DESCRIPTION OF THE TASK —
Lines outside the range are not wanted. Give again exactly the lines between the line holding "brown can: 6 -> 4" and the line holding "yellow bowl: 2 -> 0", inclusive, from the listing below.

INPUT RECORDS —
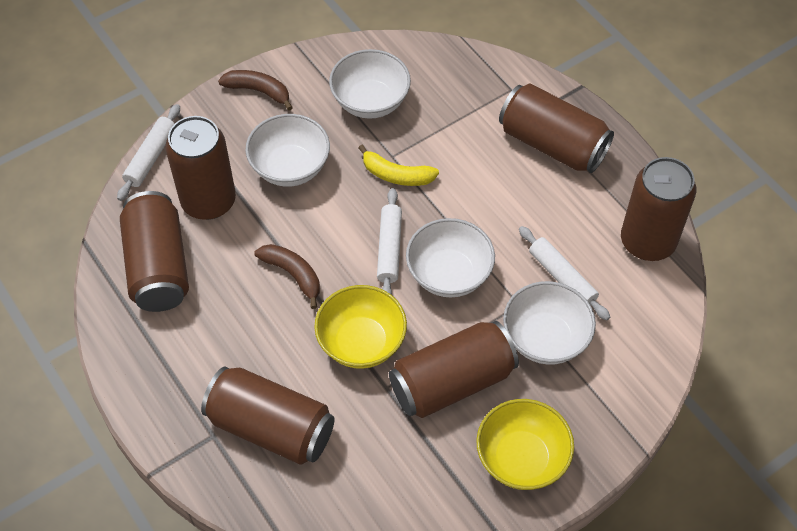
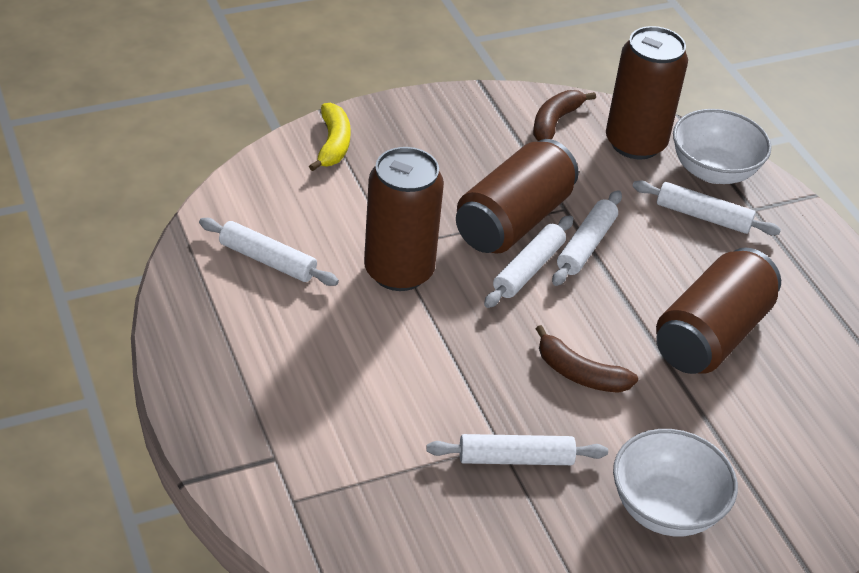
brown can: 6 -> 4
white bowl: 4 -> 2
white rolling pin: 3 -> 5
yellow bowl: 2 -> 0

...

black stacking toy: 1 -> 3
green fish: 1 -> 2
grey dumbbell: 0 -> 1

RESULT —
brown can: 6 -> 4
white bowl: 4 -> 2
white rolling pin: 3 -> 5
yellow bowl: 2 -> 0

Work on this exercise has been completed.